▶ _Task goal_
Copy the lines from the one holding "97: 11:10 -> 11:07" through the end of the listing, inclusive, changing "LHB" to "LHR" and keeping everything else the same. Don't include the pictures.

Dataset items:
• • • •
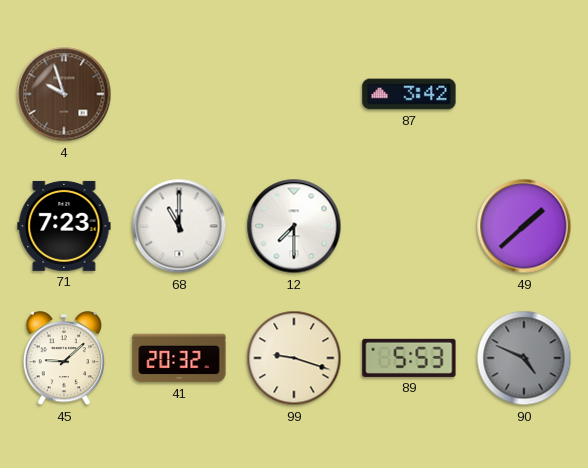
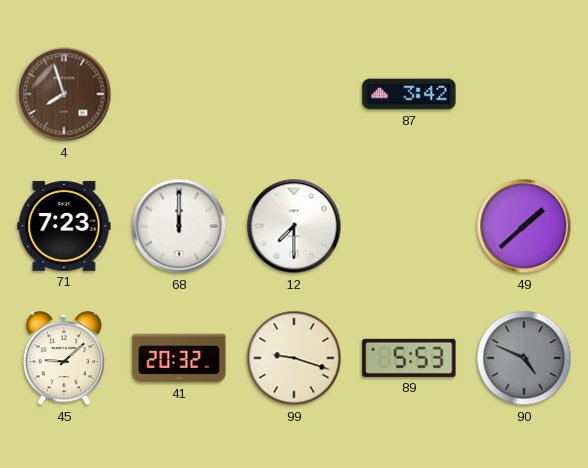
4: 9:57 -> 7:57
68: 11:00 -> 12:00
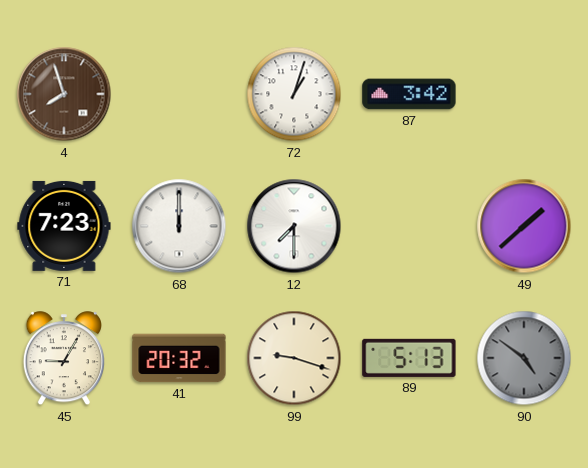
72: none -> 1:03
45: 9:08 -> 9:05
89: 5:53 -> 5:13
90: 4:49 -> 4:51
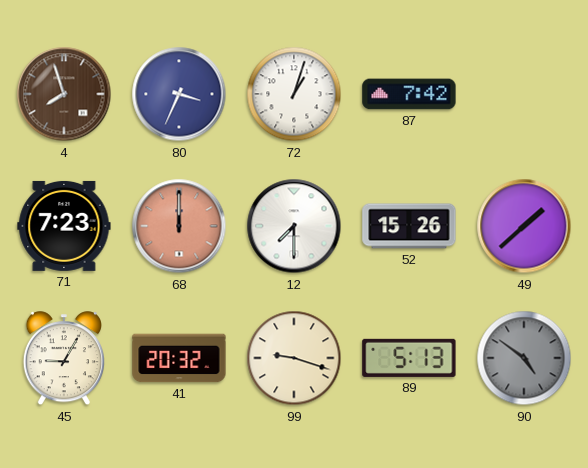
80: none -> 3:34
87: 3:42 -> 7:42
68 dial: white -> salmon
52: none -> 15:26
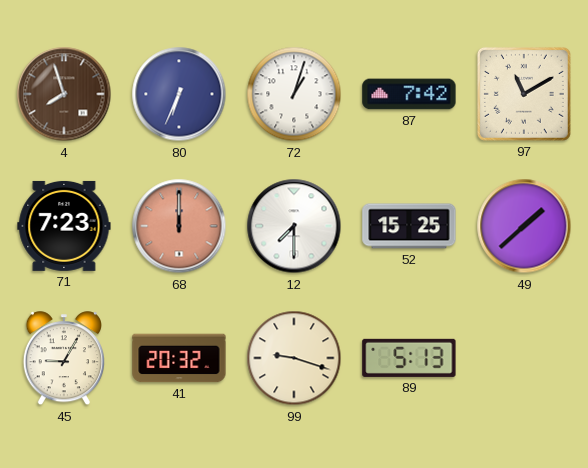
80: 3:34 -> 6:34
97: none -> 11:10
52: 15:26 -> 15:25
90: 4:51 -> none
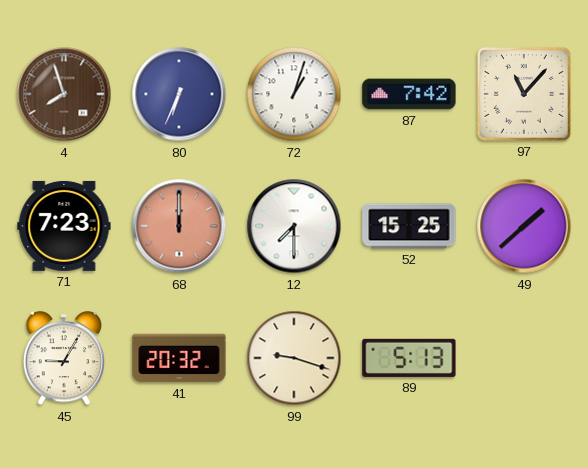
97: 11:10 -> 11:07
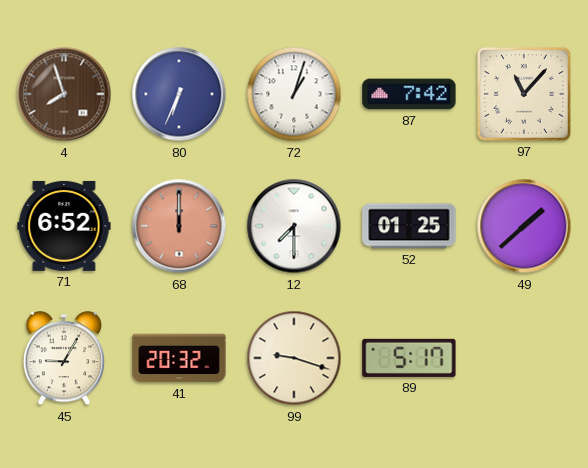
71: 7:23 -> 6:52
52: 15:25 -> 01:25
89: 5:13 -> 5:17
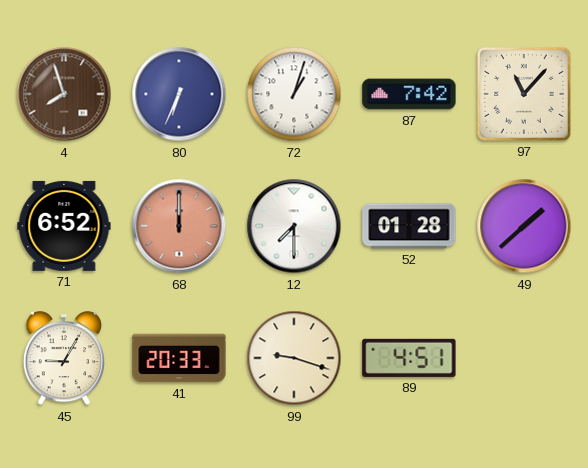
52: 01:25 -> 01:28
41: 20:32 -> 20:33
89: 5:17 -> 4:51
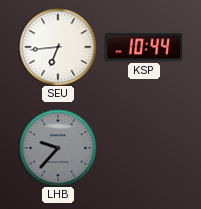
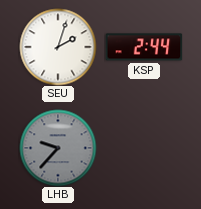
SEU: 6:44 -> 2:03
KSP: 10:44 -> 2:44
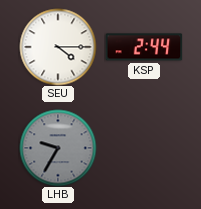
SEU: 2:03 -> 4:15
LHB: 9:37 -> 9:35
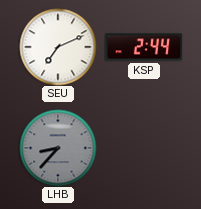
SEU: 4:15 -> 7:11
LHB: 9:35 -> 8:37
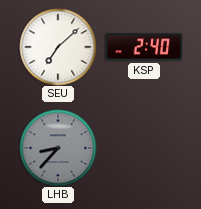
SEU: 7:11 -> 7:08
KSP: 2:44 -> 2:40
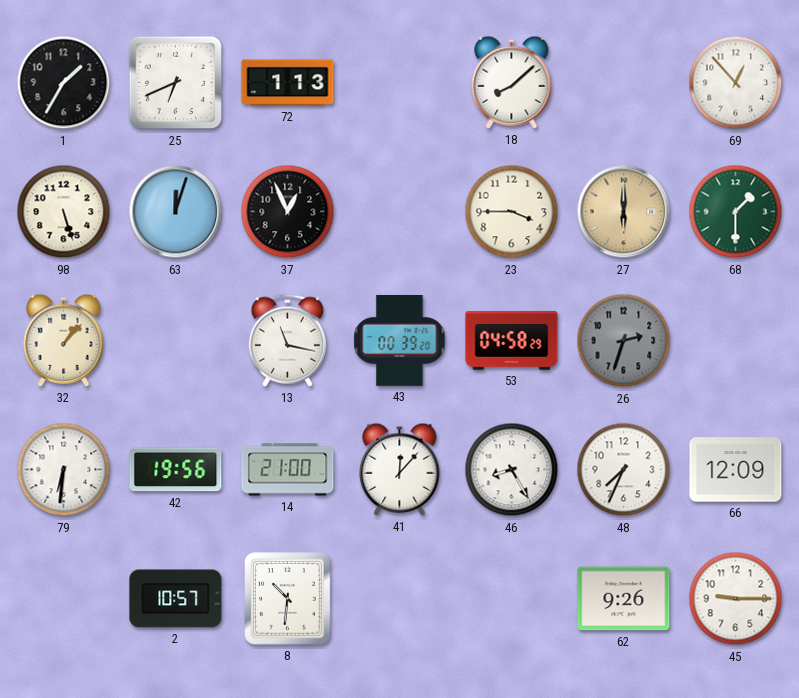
• • • •
▶ _Answer to this problem_
97: 11:10 -> 11:07
71: 7:23 -> 6:52
52: 15:25 -> 01:25
89: 5:13 -> 5:17
52: 01:25 -> 01:28
41: 20:32 -> 20:33
89: 5:17 -> 4:51
SEU: 6:44 -> 2:03
KSP: 10:44 -> 2:44
SEU: 2:03 -> 4:15
LHR: 9:37 -> 9:35
SEU: 4:15 -> 7:11
LHR: 9:35 -> 8:37
SEU: 7:11 -> 7:08
KSP: 2:44 -> 2:40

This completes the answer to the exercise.